PROBLEM REQUIREMENTS> Give back exactly the stretch of data below from the line holding "- move: boat in purple (444 466) to (336 470)" through the line holding "- move: candle in pink (465 258) to (619 271)", both ends included, and leave the remaining lines out.
------------------------------------------------------------------------
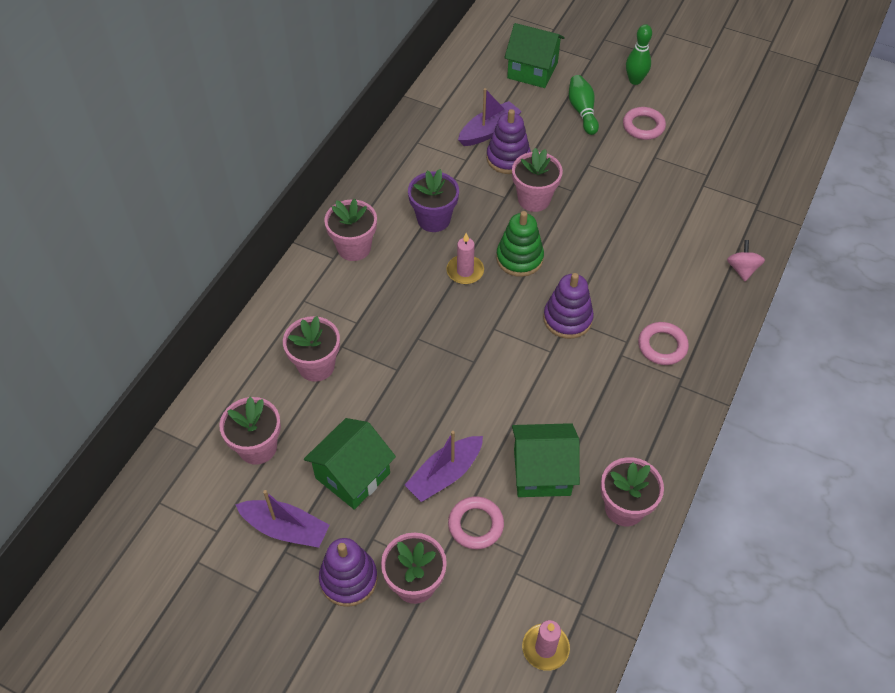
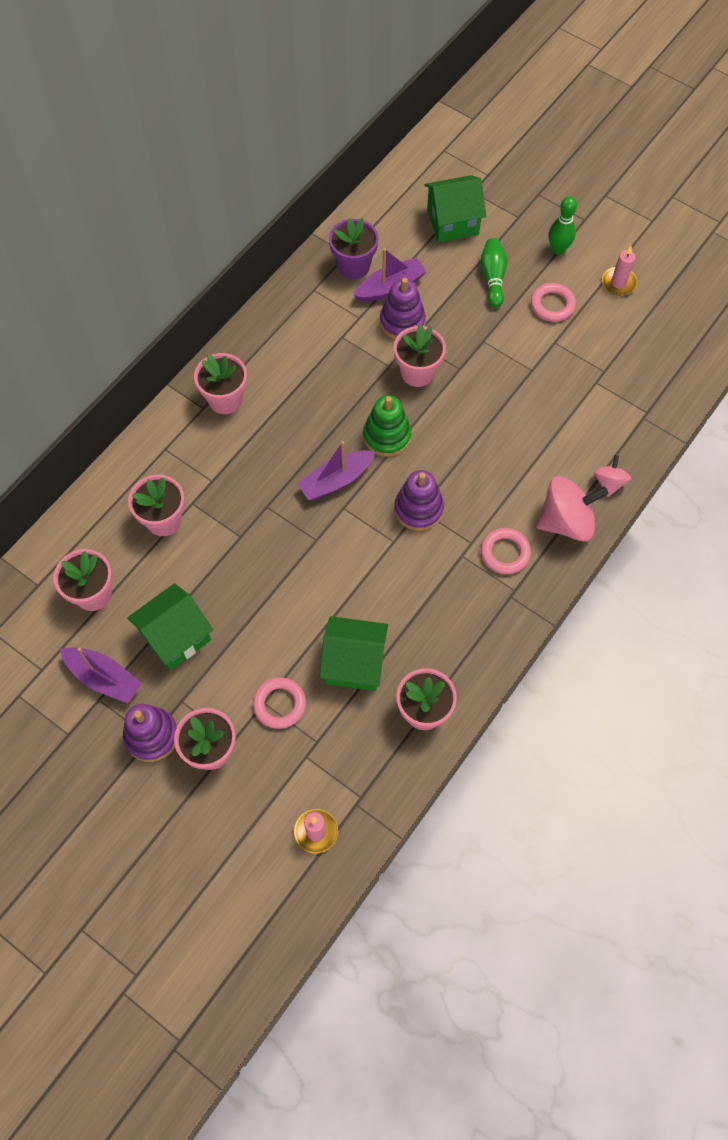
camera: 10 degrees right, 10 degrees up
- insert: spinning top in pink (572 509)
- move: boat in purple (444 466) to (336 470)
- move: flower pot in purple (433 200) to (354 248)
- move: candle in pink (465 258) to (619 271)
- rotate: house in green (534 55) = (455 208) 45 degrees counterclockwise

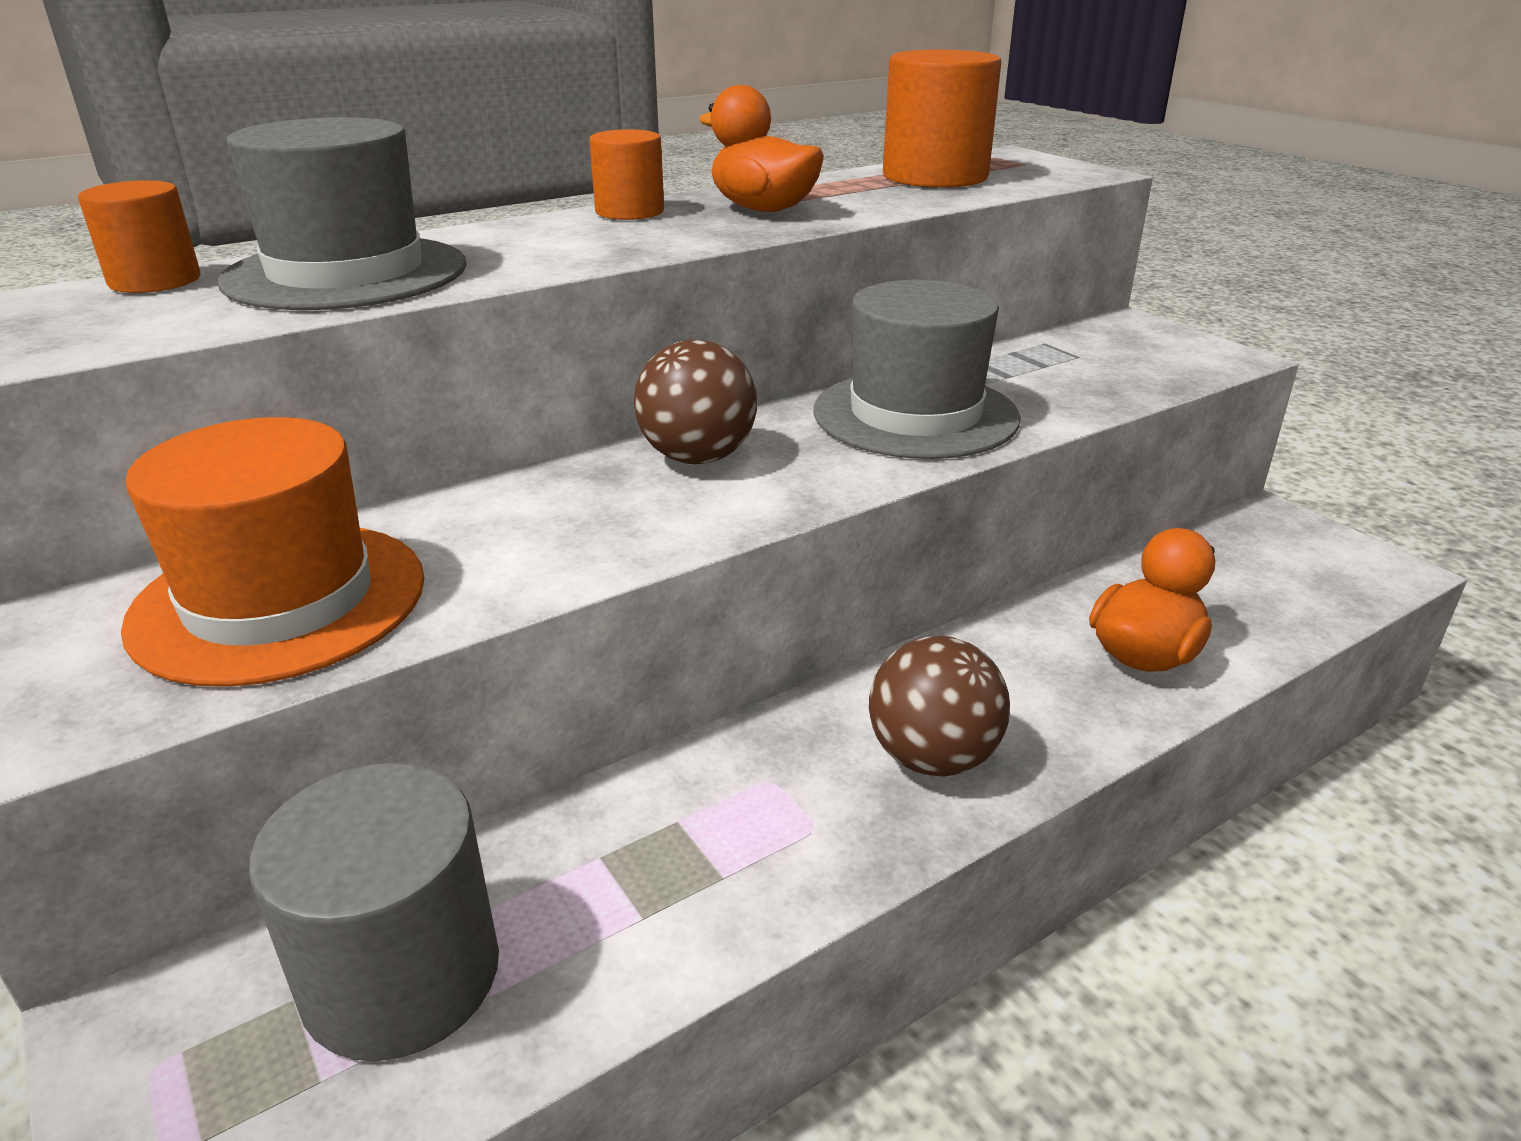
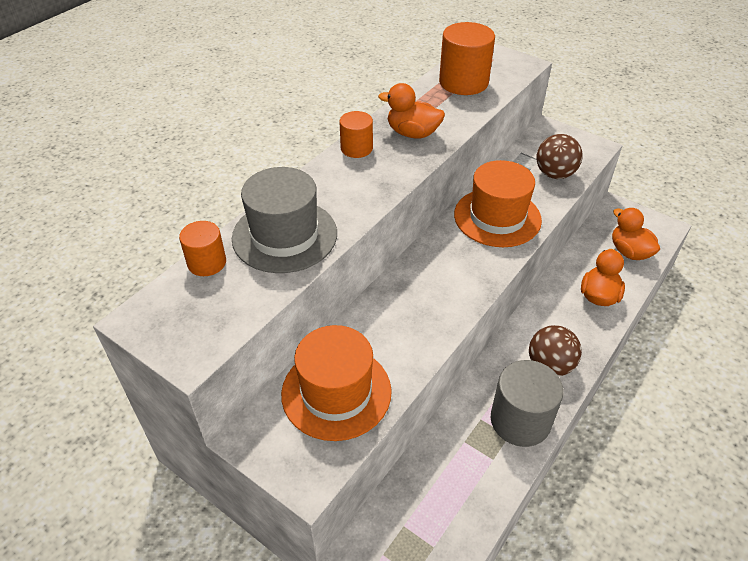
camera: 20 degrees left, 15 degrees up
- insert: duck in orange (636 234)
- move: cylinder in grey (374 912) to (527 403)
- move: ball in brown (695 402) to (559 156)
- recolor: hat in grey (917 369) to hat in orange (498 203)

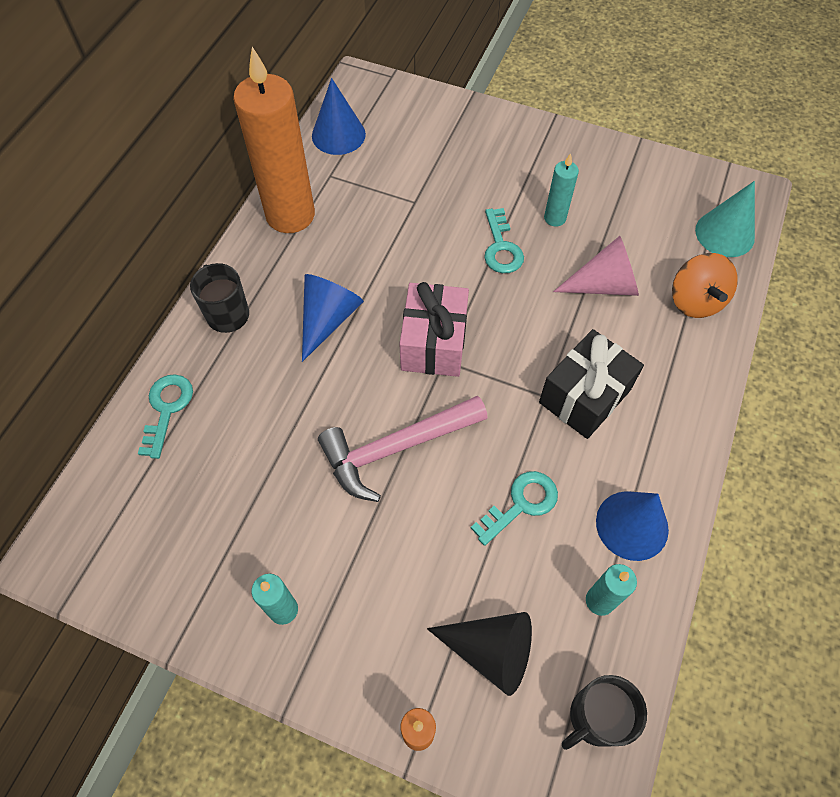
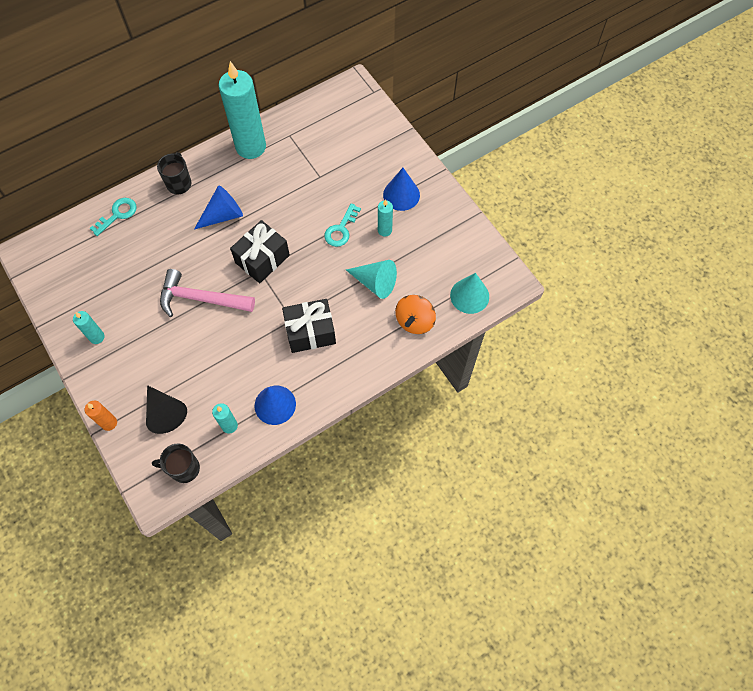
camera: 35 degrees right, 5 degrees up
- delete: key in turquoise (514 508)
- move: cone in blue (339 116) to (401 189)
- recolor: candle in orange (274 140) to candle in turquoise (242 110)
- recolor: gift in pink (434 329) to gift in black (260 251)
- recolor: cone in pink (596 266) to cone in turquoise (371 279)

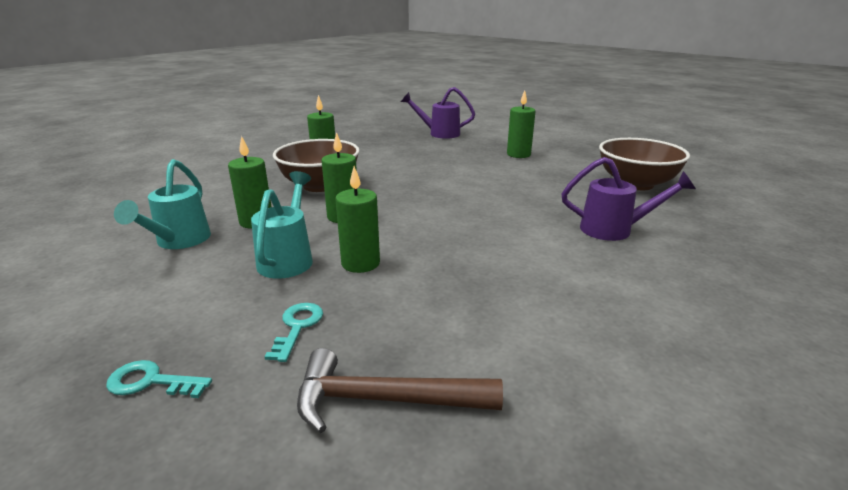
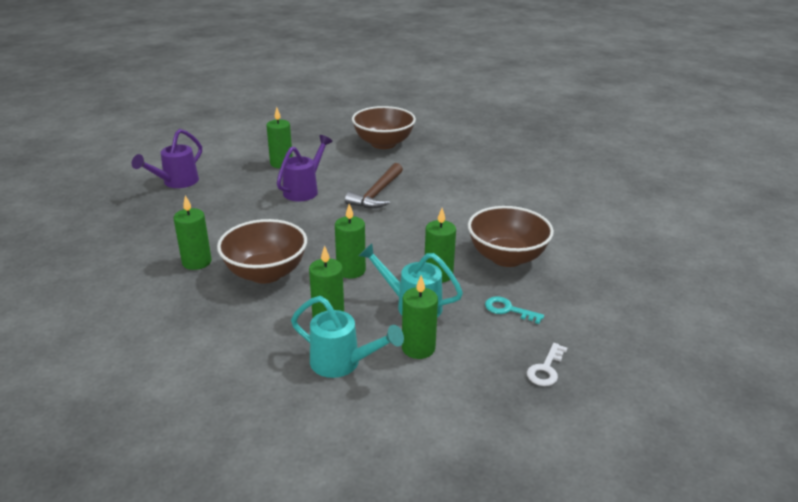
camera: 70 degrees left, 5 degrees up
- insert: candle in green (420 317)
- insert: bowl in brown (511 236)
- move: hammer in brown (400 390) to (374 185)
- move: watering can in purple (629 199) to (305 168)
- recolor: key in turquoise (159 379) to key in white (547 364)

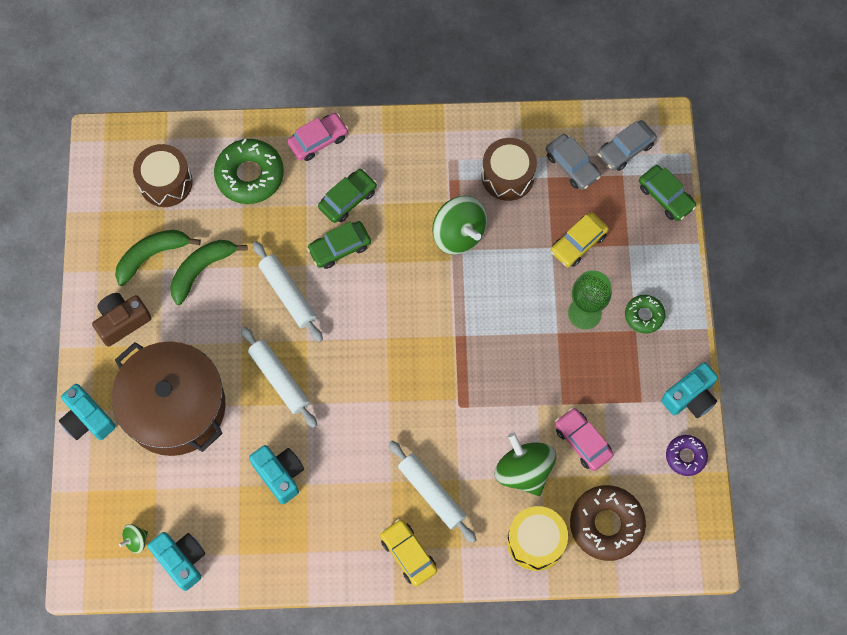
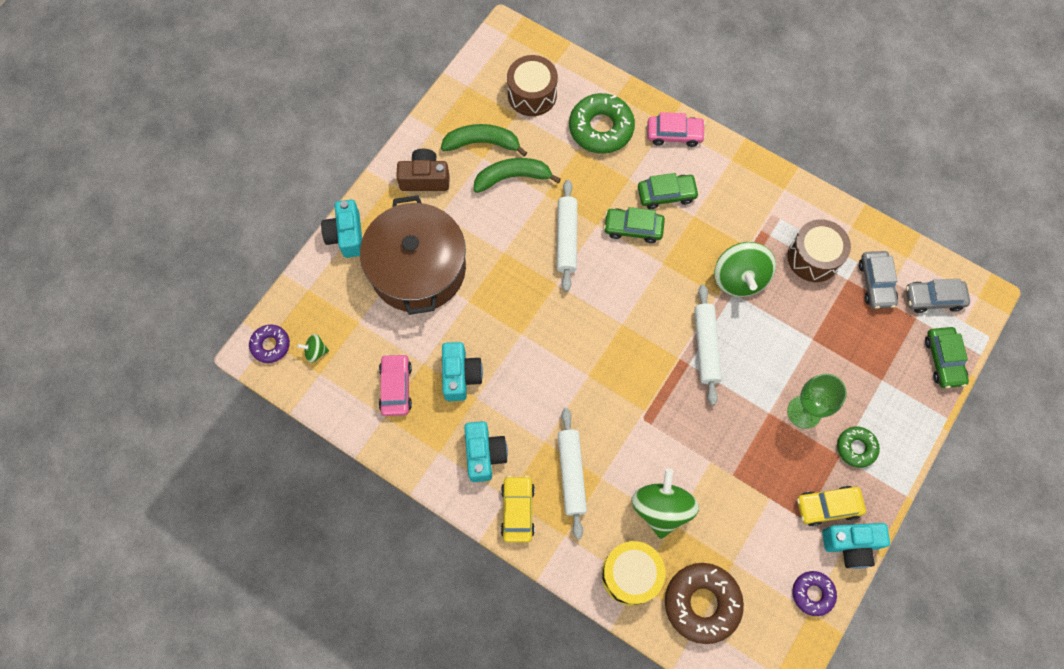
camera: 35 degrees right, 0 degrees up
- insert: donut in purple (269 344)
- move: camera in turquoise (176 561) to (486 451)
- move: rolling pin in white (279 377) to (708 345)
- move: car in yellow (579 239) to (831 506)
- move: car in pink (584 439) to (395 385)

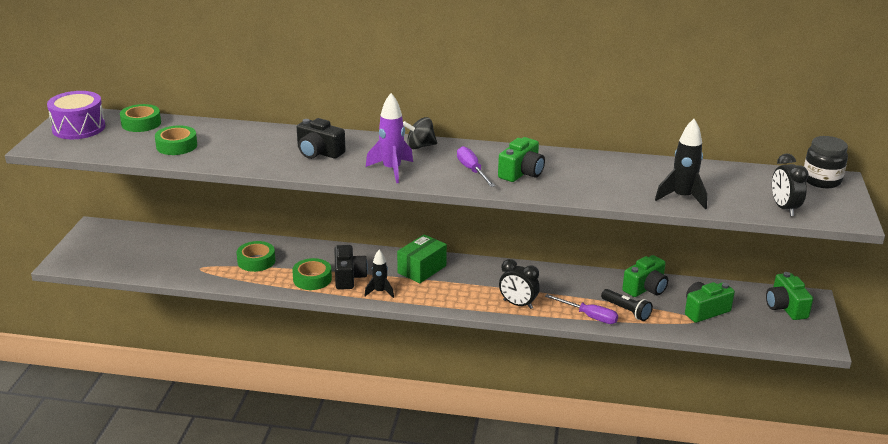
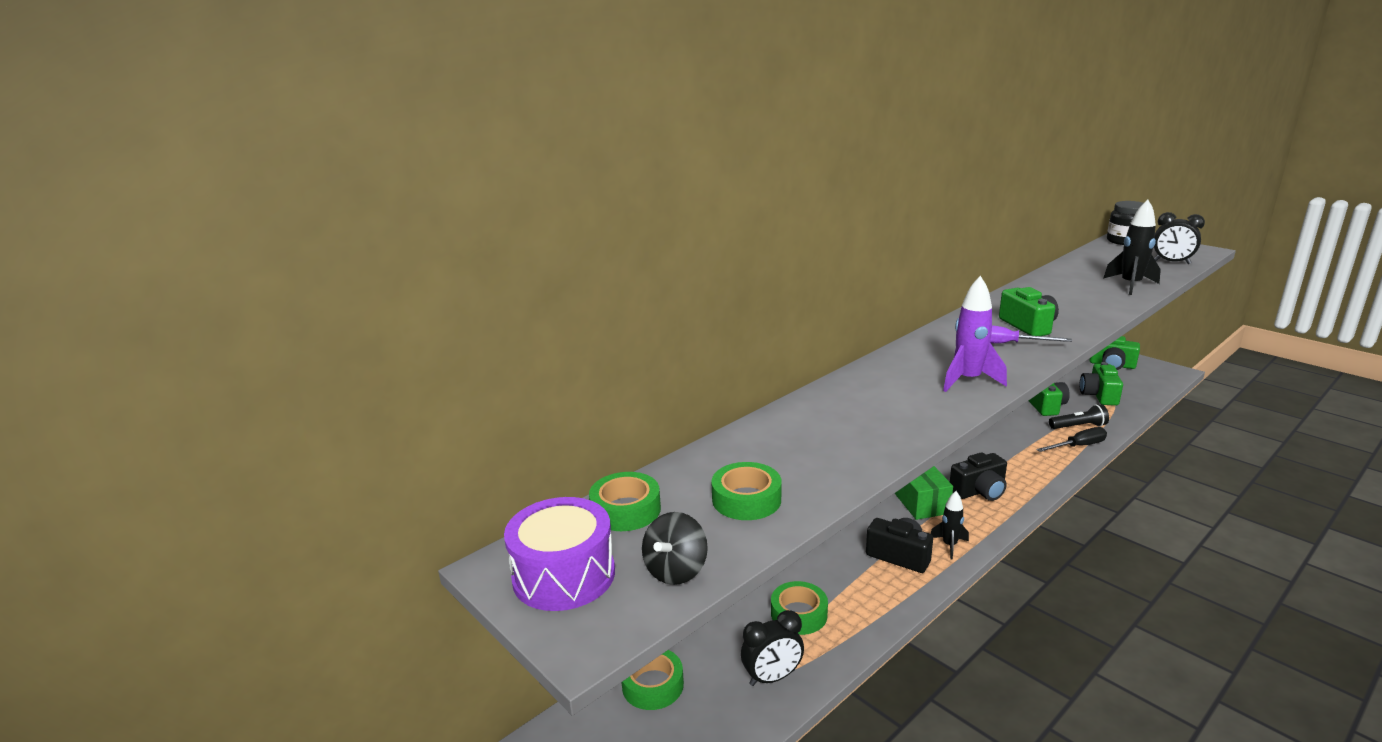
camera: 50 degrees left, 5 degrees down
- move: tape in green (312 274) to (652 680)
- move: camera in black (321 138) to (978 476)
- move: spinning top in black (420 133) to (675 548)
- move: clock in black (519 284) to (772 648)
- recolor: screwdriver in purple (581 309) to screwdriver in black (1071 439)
------------------------------------------------------------------------
REPLY>
- move: boat in purple (444 466) to (336 470)
- move: flower pot in purple (433 200) to (354 248)
- move: candle in pink (465 258) to (619 271)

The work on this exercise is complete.